● **ABOUT THIS TASK**
Go through the data below and return each line containing the word "orange".
------ MATERIAL TO PROCESS
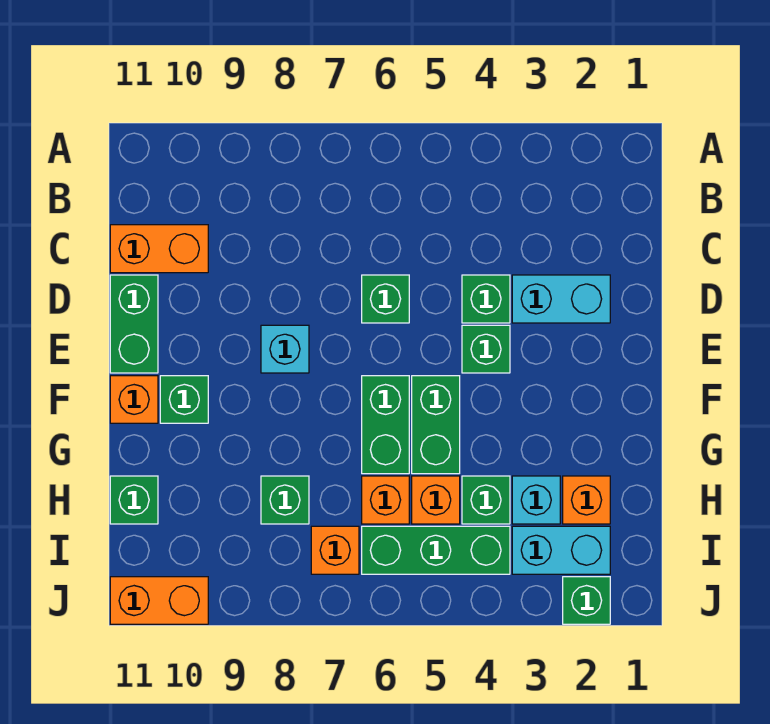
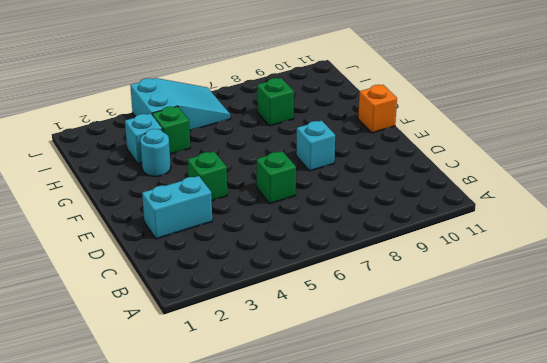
cyan round brick G3 level 1 -> none
cyan slope I4:J6 level 1 top 4 -> green brick I4:I6 level 1
none -> orange brick C10:C11 level 1
none -> green brick D4 level 1
none -> green brick D11:E11 level 1

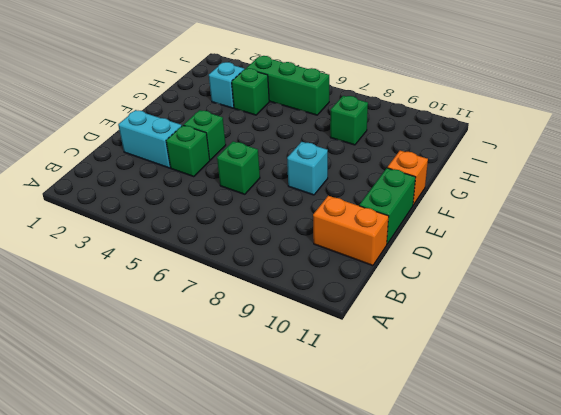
none -> green brick F5:G5 level 1
none -> green brick F6:G6 level 1
none -> green brick F10 level 1

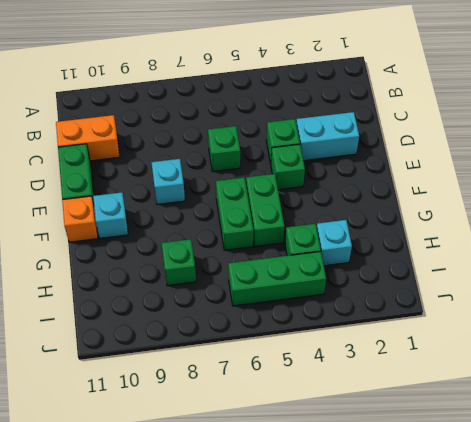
cyan brick F10 level 1 -> green brick F10 level 1
none -> orange brick H2 level 1
none -> orange brick H5 level 1
none -> orange brick H6 level 1

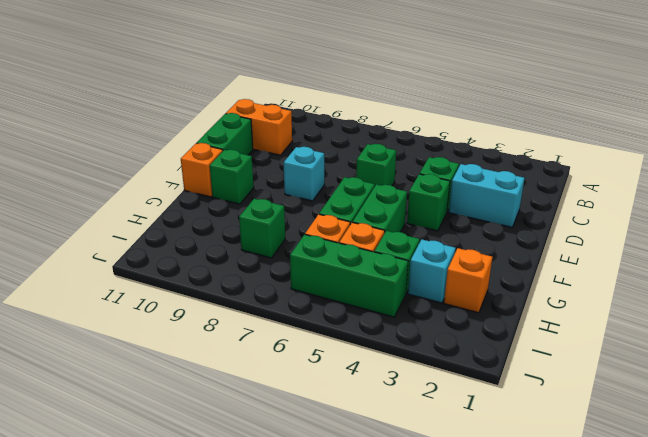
none -> green brick H11 level 1
none -> cyan brick I2:I3 level 1
none -> orange brick I7 level 1

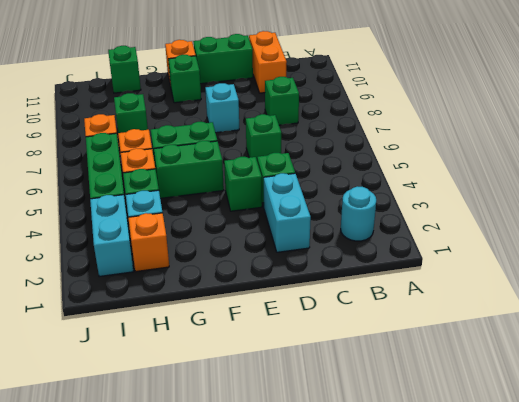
cyan round brick B2 level 1 -> none
green brick C8 level 1 -> green brick J2 level 1
none -> orange brick J10:J11 level 1

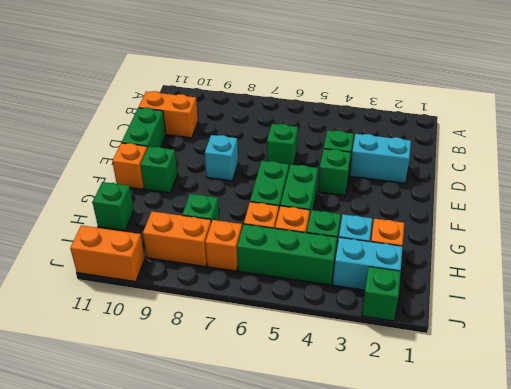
orange brick I8:I9 level 1 -> none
------------
● **TASK SOLUTION**
none -> orange brick C10:C11 level 1
none -> orange brick H2 level 1
none -> orange brick H5 level 1
none -> orange brick H6 level 1
none -> orange brick I7 level 1
none -> orange brick J10:J11 level 1
orange brick I8:I9 level 1 -> none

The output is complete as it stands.